Directions for this task >>
All the lines below should be set down exactly, with no picture carried into the copy.

————

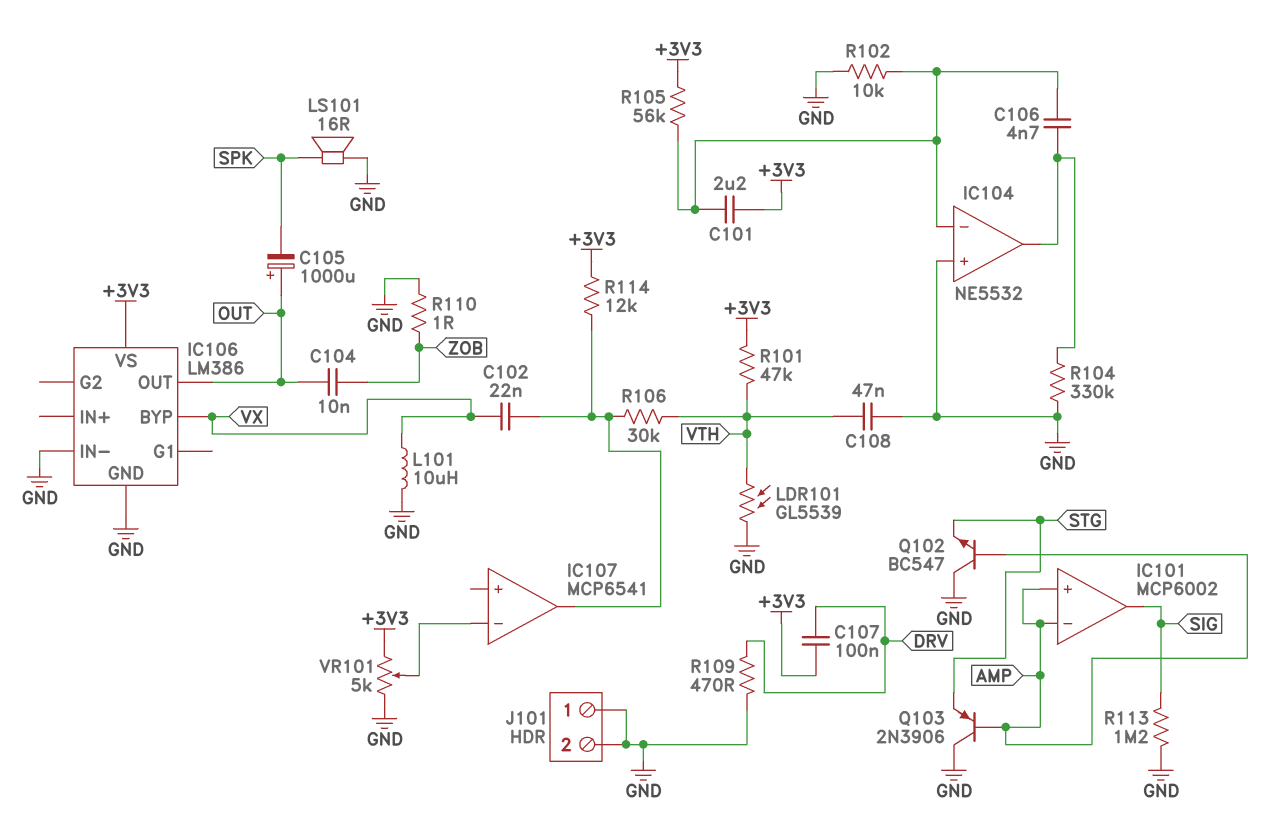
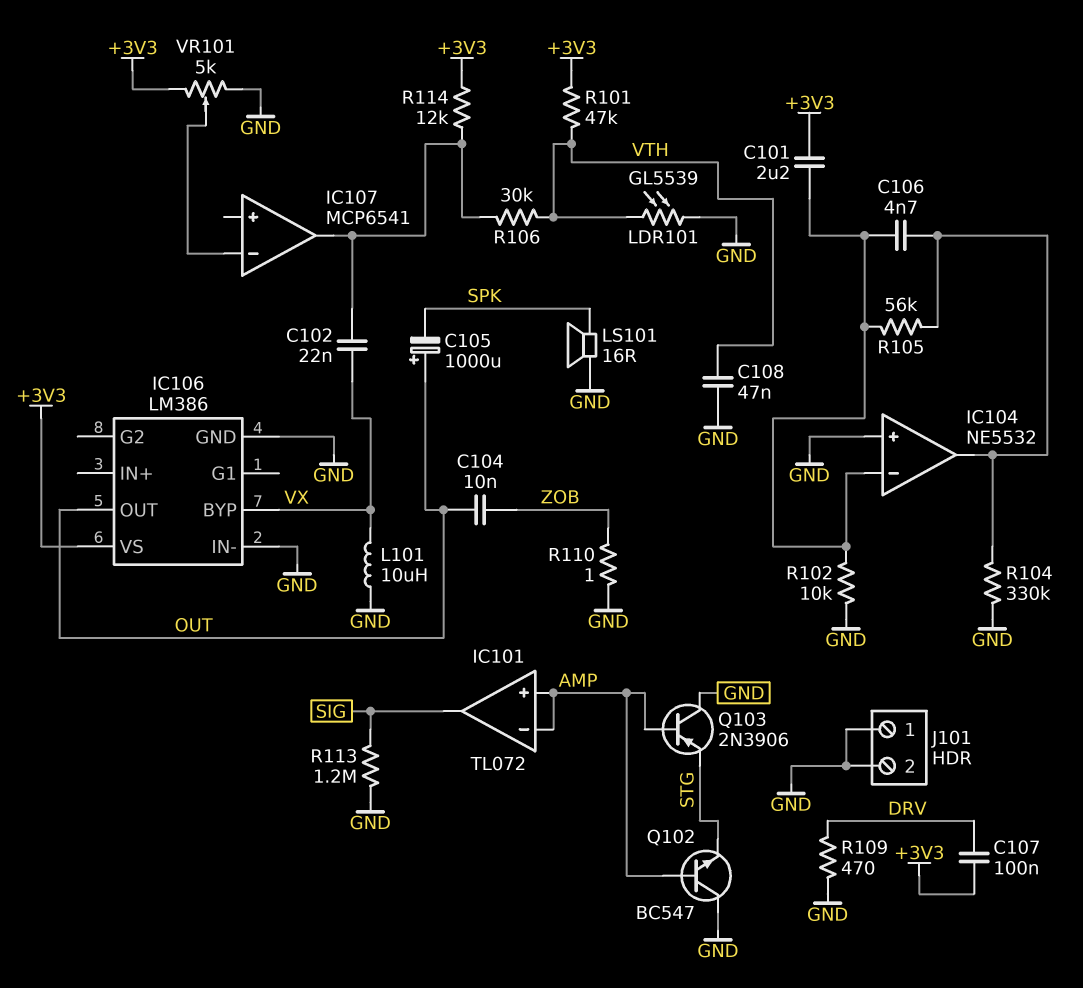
IC101: MCP6002 -> TL072
R105: 56k (+3V3, IC104/in-) -> 56k (IC104/in-, IC104/out)

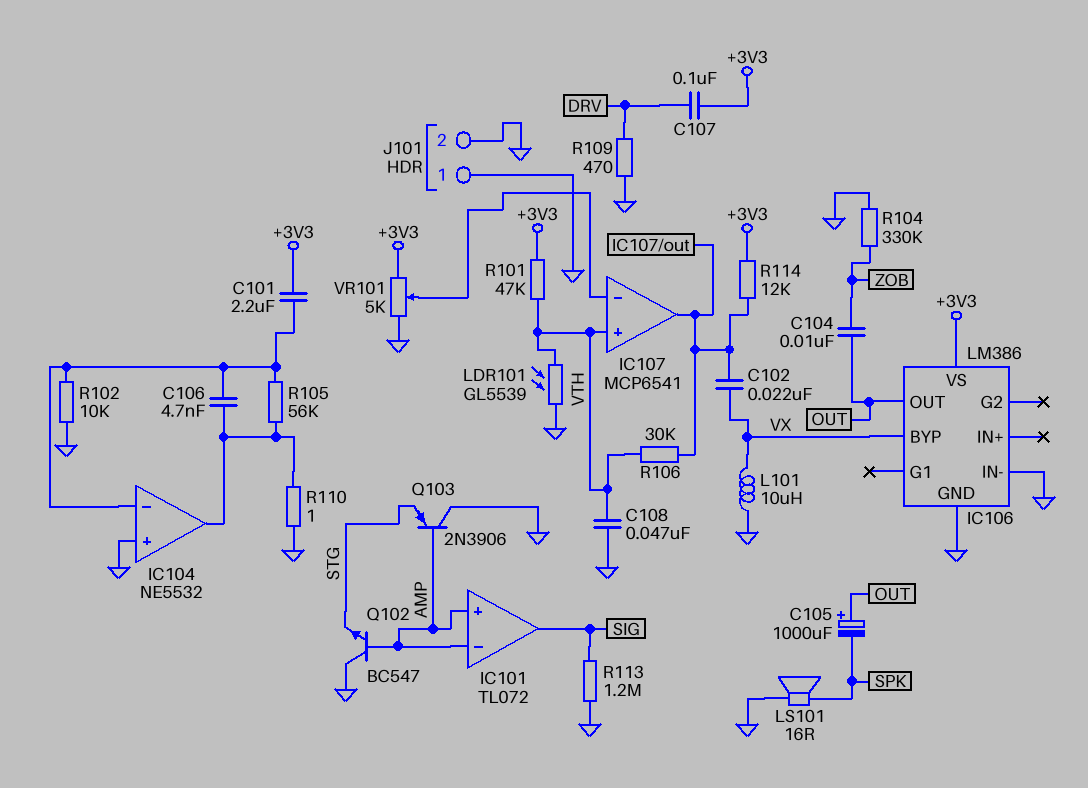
IC107 pin in+: none -> VTH
R104: 330k (GND, IC104/out) -> 330k (GND, ZOB)
R110: 1 (GND, ZOB) -> 1 (GND, IC104/out)

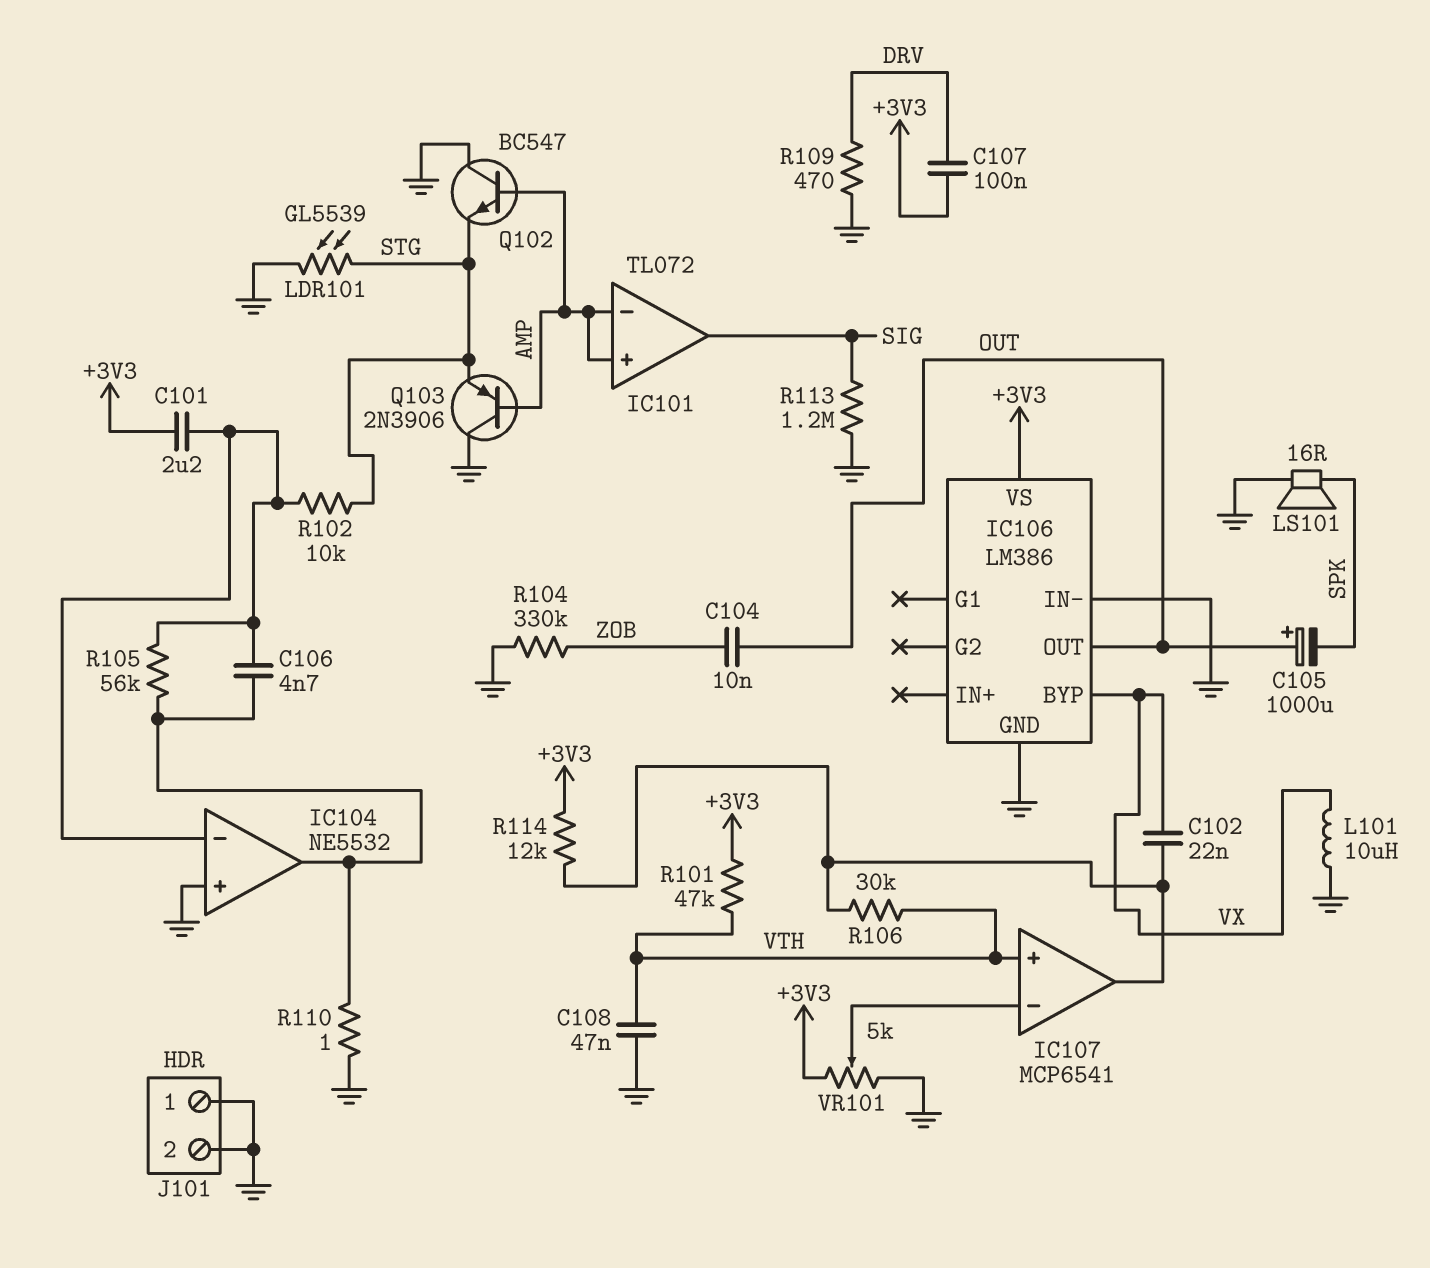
LDR101: GL5539 (GND, VTH) -> GL5539 (GND, STG)
R102: 10k (GND, IC104/in-) -> 10k (IC104/in-, STG)

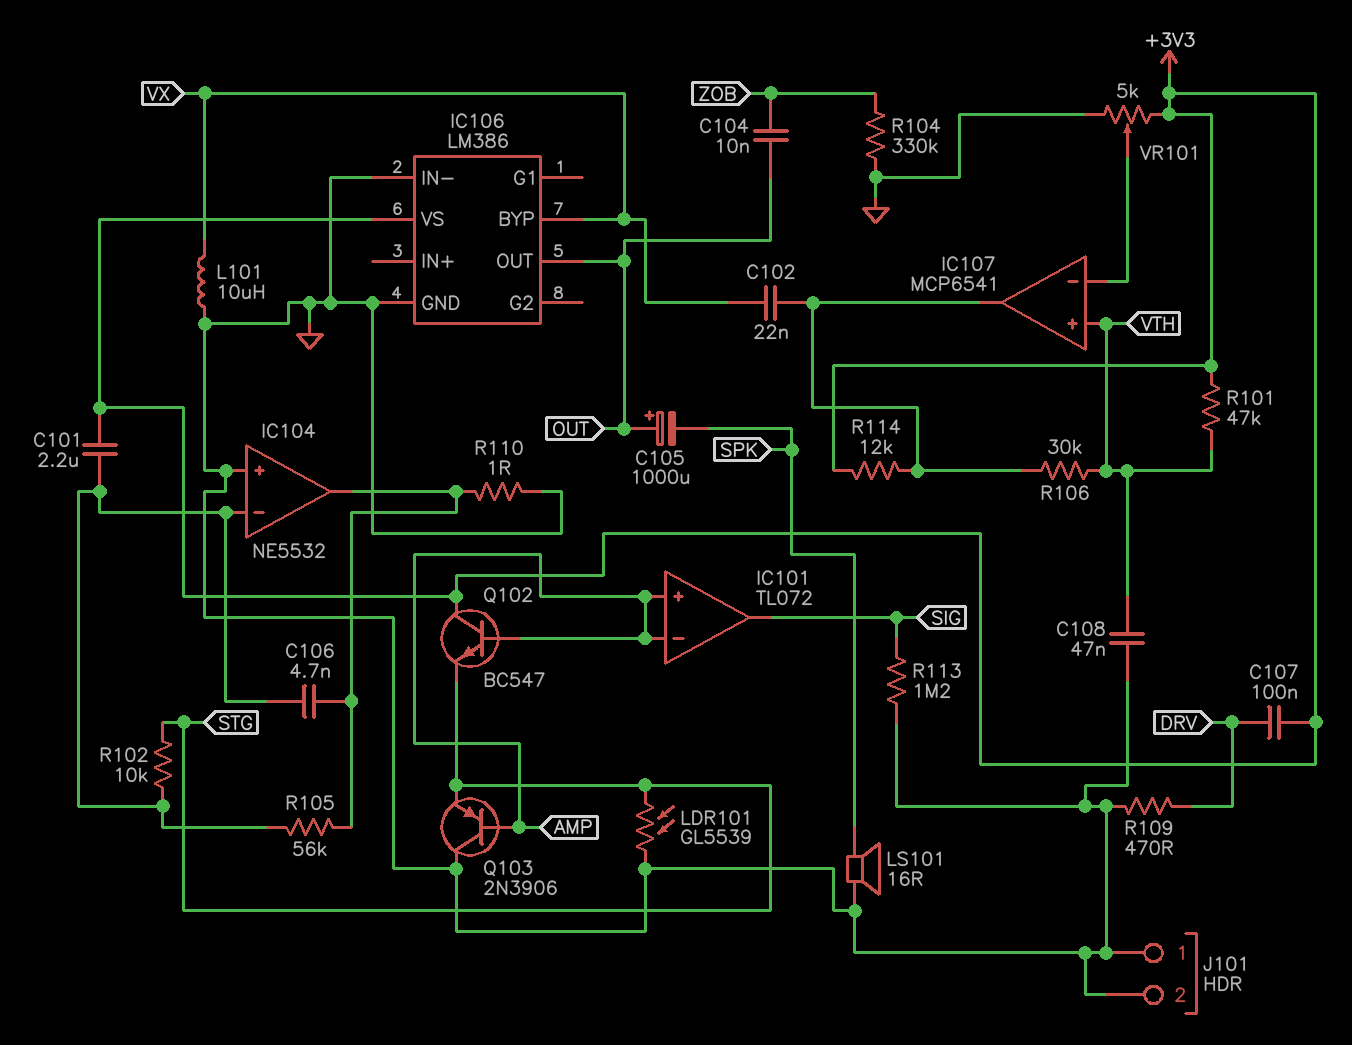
Q102: NPN BC547 (B AMP, C GND, E STG) -> NPN BC547 (B AMP, C +3V3, E STG)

————

Response to this task >>
IC101: MCP6002 -> TL072
R105: 56k (+3V3, IC104/in-) -> 56k (IC104/in-, IC104/out)

IC107 pin in+: none -> VTH
R104: 330k (GND, IC104/out) -> 330k (GND, ZOB)
R110: 1 (GND, ZOB) -> 1 (GND, IC104/out)

LDR101: GL5539 (GND, VTH) -> GL5539 (GND, STG)
R102: 10k (GND, IC104/in-) -> 10k (IC104/in-, STG)

Q102: NPN BC547 (B AMP, C GND, E STG) -> NPN BC547 (B AMP, C +3V3, E STG)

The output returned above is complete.